▶ **Data excerpts**

___

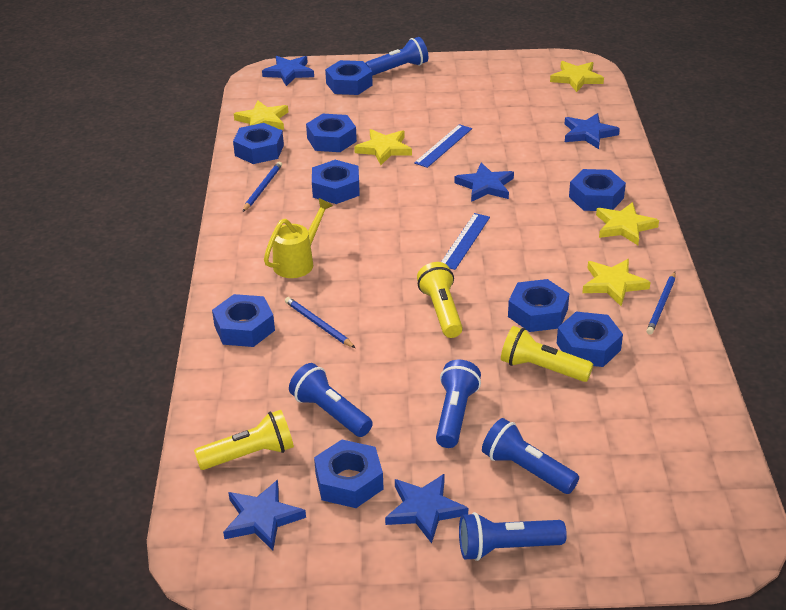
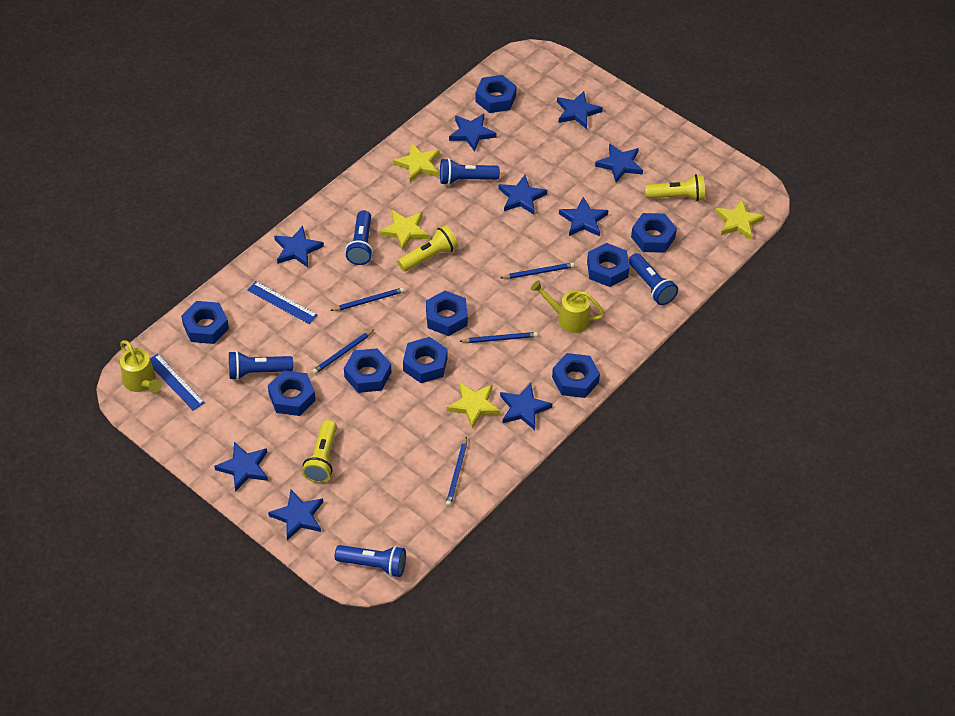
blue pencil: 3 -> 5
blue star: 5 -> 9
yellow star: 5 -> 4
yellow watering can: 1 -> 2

___

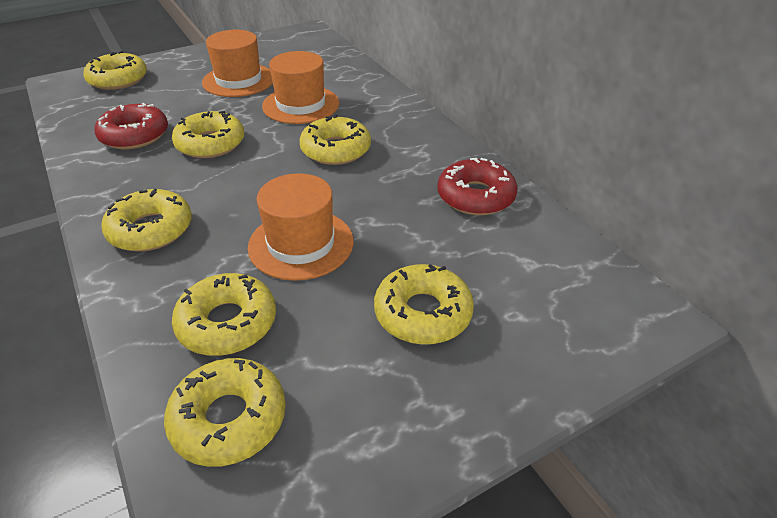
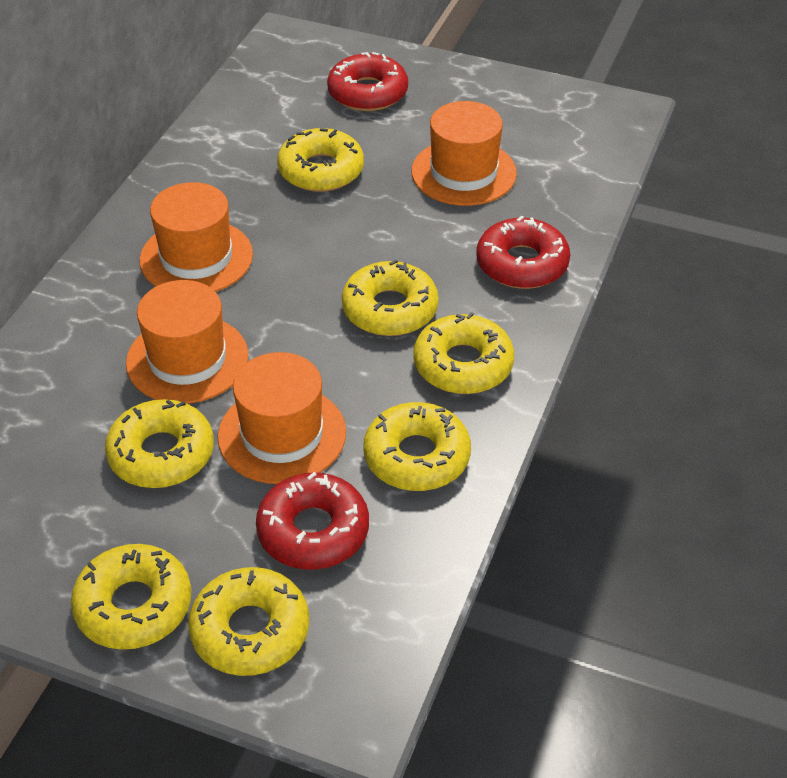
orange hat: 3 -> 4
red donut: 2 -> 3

___

Please give back exactly the lines of the listing above that run from the one containing "blue pencil: 3 -> 5" through the one containing "yellow watering can: 1 -> 2", and only those.

▶ **Exercise answer**
blue pencil: 3 -> 5
blue star: 5 -> 9
yellow star: 5 -> 4
yellow watering can: 1 -> 2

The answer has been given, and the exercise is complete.